Work instruction> Reproduce the data that follows in its entirety, character for character.

Before-and-after object lists>
++++++++++
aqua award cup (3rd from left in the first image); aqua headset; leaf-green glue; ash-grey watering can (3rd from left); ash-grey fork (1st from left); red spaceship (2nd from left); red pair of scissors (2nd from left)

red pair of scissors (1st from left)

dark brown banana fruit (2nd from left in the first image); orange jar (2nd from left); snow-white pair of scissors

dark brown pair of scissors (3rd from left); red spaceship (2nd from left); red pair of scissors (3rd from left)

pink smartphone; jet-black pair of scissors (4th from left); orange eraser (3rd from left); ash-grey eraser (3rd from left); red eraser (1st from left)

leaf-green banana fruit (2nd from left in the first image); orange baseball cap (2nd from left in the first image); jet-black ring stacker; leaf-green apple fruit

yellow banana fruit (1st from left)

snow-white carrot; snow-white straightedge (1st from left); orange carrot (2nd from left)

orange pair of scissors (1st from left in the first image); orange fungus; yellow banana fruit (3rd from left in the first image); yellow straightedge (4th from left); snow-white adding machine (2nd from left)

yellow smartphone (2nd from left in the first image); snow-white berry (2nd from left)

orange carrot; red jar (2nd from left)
++++++++++
Problem solution>
aqua award cup (3rd from left in the first image); aqua headset; leaf-green glue; ash-grey watering can (3rd from left); ash-grey fork (1st from left); red spaceship (2nd from left); red pair of scissors (2nd from left)

red pair of scissors (1st from left)

dark brown banana fruit (2nd from left in the first image); orange jar (2nd from left); snow-white pair of scissors

dark brown pair of scissors (3rd from left); red spaceship (2nd from left); red pair of scissors (3rd from left)

pink smartphone; jet-black pair of scissors (4th from left); orange eraser (3rd from left); ash-grey eraser (3rd from left); red eraser (1st from left)

leaf-green banana fruit (2nd from left in the first image); orange baseball cap (2nd from left in the first image); jet-black ring stacker; leaf-green apple fruit

yellow banana fruit (1st from left)

snow-white carrot; snow-white straightedge (1st from left); orange carrot (2nd from left)

orange pair of scissors (1st from left in the first image); orange fungus; yellow banana fruit (3rd from left in the first image); yellow straightedge (4th from left); snow-white adding machine (2nd from left)

yellow smartphone (2nd from left in the first image); snow-white berry (2nd from left)

orange carrot; red jar (2nd from left)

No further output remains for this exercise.